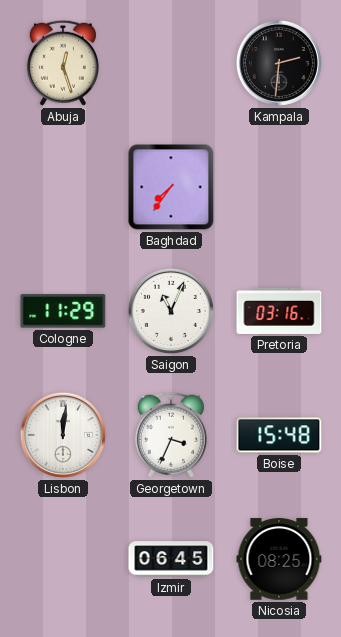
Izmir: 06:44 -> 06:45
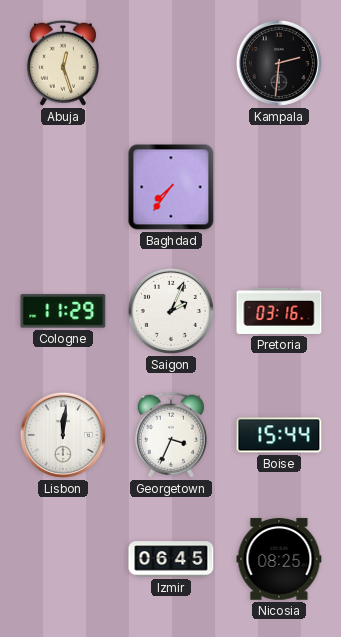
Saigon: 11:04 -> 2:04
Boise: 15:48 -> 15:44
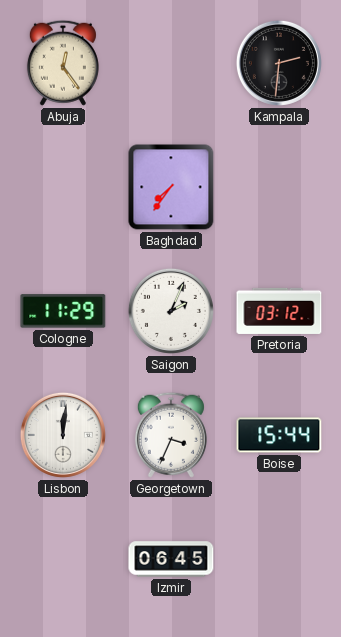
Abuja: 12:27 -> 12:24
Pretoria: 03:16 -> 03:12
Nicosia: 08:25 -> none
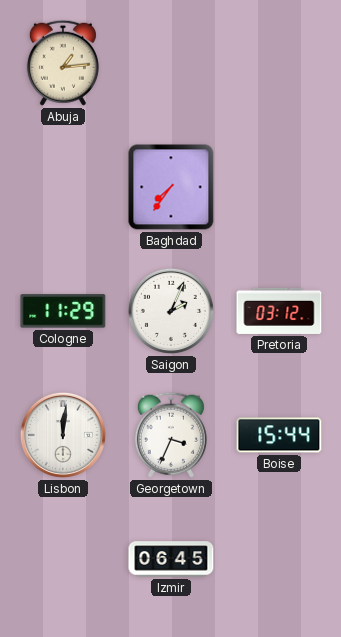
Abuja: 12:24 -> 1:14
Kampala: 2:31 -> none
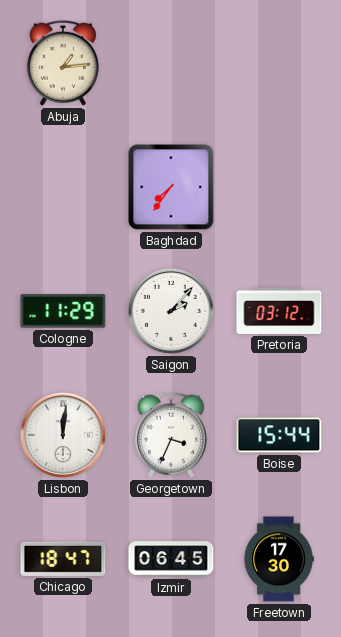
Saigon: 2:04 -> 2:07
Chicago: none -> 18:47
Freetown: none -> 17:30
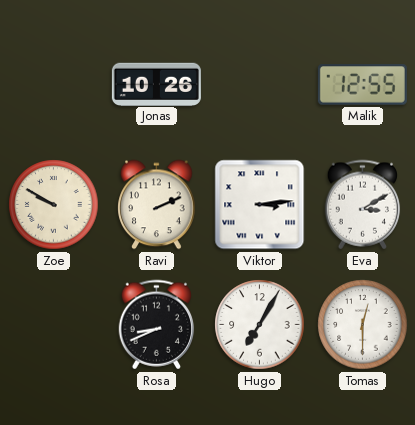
========
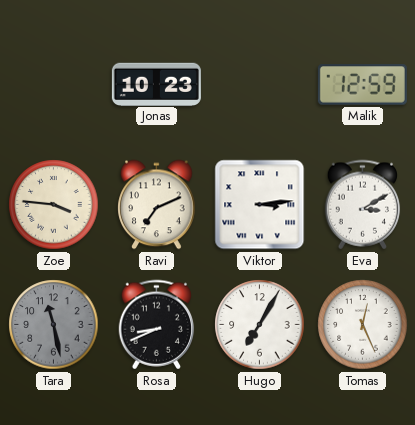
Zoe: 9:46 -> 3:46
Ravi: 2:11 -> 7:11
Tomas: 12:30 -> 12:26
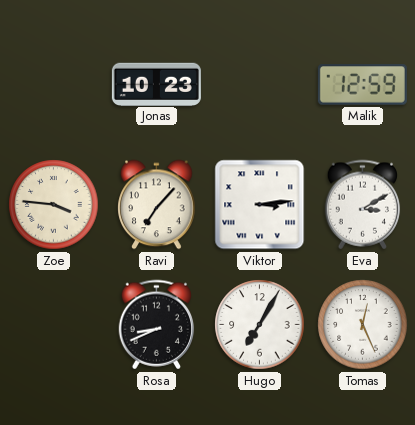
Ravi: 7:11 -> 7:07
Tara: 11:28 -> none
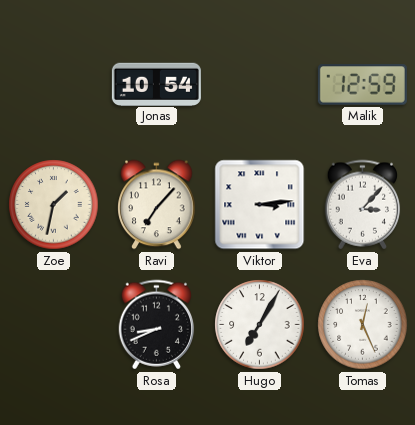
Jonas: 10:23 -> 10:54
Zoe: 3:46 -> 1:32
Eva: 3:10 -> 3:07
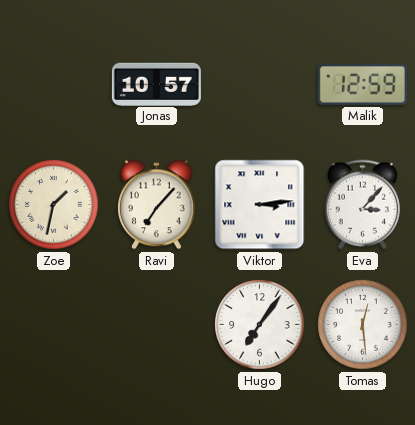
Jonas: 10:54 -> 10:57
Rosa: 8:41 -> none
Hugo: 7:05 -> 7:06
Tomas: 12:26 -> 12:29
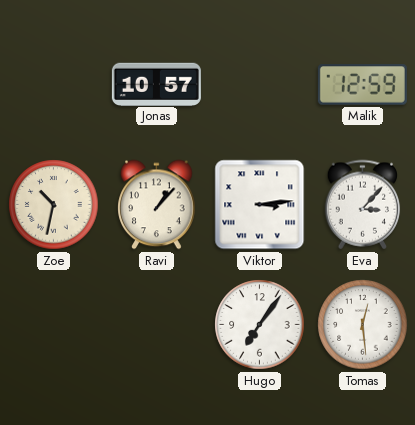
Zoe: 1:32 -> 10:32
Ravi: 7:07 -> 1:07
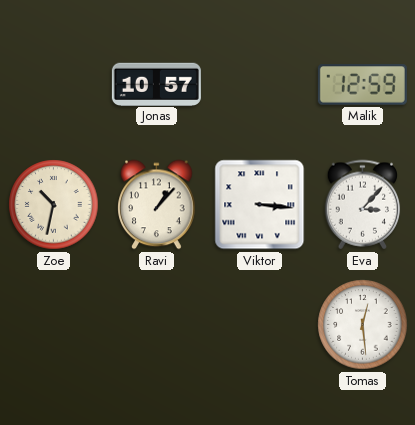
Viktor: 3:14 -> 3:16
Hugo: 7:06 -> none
========
§ What the task requires:
Copy out word for word everything from the line containing "Izmir: 06:44 -> 06:45" down to the line containing "Kampala: 2:31 -> none", both of those lines included. Leave out the picture lines.

§ Full solution:
Izmir: 06:44 -> 06:45
Saigon: 11:04 -> 2:04
Boise: 15:48 -> 15:44
Abuja: 12:27 -> 12:24
Pretoria: 03:16 -> 03:12
Nicosia: 08:25 -> none
Abuja: 12:24 -> 1:14
Kampala: 2:31 -> none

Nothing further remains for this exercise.